Among the lines of the data, copy those that hold "removed".
---------- Information ----------
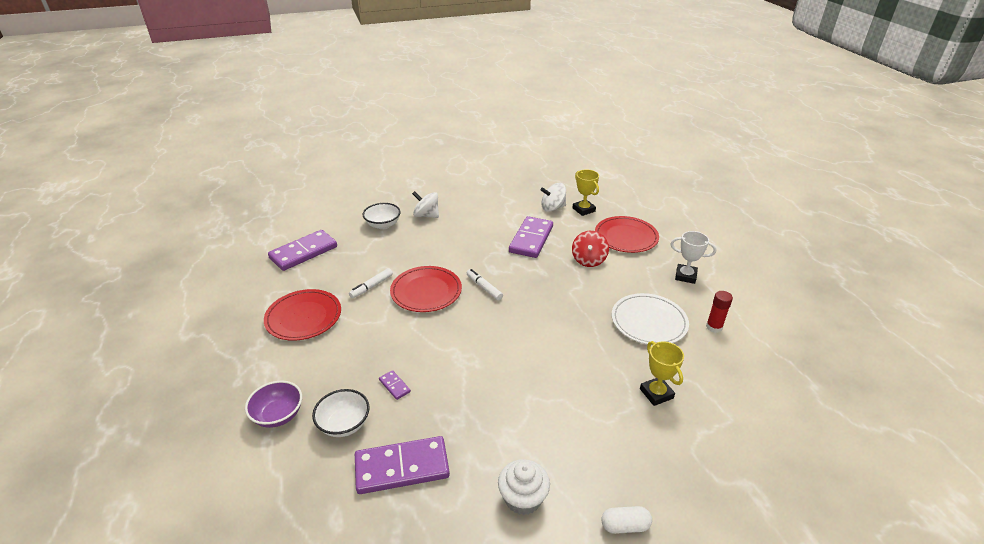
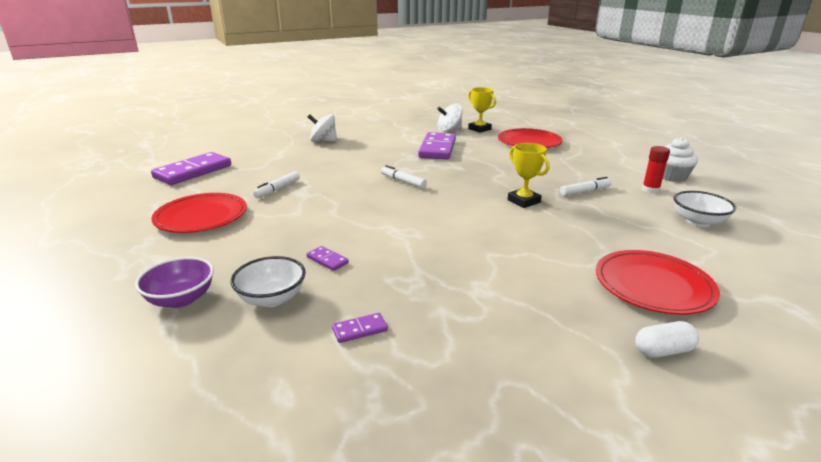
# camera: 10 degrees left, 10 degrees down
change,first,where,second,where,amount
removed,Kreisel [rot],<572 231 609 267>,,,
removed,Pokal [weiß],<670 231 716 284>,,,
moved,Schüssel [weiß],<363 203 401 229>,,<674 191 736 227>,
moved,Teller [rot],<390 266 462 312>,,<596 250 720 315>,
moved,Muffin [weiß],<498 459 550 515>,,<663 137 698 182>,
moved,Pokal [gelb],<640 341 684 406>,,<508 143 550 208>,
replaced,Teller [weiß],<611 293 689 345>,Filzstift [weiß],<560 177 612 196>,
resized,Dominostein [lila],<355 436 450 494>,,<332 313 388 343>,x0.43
----------
● Solution to the problem
removed,Kreisel [rot],<572 231 609 267>,,,
removed,Pokal [weiß],<670 231 716 284>,,,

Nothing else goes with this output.